▶ [Data to process]:
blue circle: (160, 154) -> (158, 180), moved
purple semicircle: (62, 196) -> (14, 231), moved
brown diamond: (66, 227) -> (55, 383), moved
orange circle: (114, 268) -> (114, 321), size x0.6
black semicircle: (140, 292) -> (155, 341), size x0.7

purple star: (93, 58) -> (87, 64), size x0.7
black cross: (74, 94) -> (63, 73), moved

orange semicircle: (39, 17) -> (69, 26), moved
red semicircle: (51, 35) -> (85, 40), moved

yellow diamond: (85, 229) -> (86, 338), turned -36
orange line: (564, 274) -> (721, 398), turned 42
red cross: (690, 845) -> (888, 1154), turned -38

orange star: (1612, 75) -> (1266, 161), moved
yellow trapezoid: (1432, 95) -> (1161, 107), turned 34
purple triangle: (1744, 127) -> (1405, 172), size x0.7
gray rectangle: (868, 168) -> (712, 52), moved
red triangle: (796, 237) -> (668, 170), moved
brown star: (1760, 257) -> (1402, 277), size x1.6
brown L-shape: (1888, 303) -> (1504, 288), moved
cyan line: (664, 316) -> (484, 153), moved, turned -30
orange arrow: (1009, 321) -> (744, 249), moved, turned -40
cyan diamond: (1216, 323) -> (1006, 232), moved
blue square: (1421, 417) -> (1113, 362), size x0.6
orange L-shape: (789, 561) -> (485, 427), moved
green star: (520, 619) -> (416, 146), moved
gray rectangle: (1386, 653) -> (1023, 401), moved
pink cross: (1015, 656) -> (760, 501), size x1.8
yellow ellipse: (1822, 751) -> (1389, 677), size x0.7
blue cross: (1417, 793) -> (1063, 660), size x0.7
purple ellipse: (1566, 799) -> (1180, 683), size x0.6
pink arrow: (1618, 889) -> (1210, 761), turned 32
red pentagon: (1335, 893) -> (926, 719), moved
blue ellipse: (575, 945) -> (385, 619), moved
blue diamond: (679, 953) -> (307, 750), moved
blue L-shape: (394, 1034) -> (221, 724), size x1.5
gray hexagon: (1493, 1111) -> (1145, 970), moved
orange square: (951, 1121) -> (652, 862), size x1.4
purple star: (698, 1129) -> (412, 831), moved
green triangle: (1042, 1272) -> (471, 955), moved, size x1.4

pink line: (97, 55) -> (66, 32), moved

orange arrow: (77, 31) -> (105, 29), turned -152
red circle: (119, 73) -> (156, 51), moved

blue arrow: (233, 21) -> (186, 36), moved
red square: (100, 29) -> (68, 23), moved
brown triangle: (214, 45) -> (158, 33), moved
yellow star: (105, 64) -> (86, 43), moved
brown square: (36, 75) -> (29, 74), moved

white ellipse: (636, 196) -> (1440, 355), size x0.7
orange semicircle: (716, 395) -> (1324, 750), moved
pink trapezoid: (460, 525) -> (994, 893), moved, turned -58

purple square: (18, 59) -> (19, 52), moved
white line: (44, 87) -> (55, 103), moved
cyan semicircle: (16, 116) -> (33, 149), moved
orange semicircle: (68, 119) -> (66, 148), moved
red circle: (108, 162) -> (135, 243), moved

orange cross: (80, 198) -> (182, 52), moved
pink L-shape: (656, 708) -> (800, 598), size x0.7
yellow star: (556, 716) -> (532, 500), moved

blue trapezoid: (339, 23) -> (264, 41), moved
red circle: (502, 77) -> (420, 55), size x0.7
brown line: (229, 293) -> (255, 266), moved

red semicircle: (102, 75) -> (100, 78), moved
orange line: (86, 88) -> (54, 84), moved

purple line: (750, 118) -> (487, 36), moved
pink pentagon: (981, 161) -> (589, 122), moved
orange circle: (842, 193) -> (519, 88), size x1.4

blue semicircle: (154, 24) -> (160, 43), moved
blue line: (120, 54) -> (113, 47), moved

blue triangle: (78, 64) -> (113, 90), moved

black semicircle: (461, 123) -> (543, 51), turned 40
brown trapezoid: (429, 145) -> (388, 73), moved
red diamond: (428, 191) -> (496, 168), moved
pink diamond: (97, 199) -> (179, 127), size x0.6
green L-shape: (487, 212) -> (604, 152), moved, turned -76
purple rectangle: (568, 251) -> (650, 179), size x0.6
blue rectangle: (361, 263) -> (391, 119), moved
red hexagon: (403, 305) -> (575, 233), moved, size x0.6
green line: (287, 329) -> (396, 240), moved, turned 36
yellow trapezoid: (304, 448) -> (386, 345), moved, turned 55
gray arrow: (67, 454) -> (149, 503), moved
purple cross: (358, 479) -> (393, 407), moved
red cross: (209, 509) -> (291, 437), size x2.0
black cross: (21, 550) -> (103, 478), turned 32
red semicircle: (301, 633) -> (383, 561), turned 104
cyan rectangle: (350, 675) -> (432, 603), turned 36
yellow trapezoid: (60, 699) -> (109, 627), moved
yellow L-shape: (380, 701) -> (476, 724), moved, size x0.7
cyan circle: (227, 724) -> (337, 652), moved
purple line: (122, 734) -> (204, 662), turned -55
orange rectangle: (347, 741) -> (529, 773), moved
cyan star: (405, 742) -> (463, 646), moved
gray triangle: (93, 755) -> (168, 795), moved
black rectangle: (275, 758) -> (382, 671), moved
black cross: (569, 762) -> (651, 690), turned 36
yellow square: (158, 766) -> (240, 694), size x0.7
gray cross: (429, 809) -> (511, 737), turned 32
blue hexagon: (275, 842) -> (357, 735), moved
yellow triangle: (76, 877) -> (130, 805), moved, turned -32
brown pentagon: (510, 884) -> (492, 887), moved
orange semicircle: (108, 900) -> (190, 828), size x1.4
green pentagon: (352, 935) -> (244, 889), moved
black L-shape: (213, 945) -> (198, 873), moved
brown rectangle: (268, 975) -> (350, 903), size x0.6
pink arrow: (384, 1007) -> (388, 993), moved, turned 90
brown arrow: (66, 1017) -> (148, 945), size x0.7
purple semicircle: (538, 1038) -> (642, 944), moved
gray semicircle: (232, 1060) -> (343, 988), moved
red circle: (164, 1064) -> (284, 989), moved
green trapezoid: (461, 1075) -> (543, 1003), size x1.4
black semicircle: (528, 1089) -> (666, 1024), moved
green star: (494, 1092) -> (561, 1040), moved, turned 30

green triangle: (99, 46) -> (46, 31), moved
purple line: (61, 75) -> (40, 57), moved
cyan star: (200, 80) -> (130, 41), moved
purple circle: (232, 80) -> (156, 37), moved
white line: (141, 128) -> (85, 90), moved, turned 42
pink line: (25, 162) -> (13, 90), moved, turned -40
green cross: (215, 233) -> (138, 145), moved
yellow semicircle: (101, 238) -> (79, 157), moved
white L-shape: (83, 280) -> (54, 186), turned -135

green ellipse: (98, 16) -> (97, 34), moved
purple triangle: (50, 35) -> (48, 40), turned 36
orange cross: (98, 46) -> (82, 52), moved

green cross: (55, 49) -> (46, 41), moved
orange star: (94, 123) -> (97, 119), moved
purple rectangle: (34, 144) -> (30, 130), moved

▶ [Work required]:
I would like you to restate word for word the lines from the one with "black L-shape: (213, 945)" through the last line of the material above, and only those.

▶ [Response to the task]:
black L-shape: (213, 945) -> (198, 873), moved
brown rectangle: (268, 975) -> (350, 903), size x0.6
pink arrow: (384, 1007) -> (388, 993), moved, turned 90
brown arrow: (66, 1017) -> (148, 945), size x0.7
purple semicircle: (538, 1038) -> (642, 944), moved
gray semicircle: (232, 1060) -> (343, 988), moved
red circle: (164, 1064) -> (284, 989), moved
green trapezoid: (461, 1075) -> (543, 1003), size x1.4
black semicircle: (528, 1089) -> (666, 1024), moved
green star: (494, 1092) -> (561, 1040), moved, turned 30

green triangle: (99, 46) -> (46, 31), moved
purple line: (61, 75) -> (40, 57), moved
cyan star: (200, 80) -> (130, 41), moved
purple circle: (232, 80) -> (156, 37), moved
white line: (141, 128) -> (85, 90), moved, turned 42
pink line: (25, 162) -> (13, 90), moved, turned -40
green cross: (215, 233) -> (138, 145), moved
yellow semicircle: (101, 238) -> (79, 157), moved
white L-shape: (83, 280) -> (54, 186), turned -135

green ellipse: (98, 16) -> (97, 34), moved
purple triangle: (50, 35) -> (48, 40), turned 36
orange cross: (98, 46) -> (82, 52), moved

green cross: (55, 49) -> (46, 41), moved
orange star: (94, 123) -> (97, 119), moved
purple rectangle: (34, 144) -> (30, 130), moved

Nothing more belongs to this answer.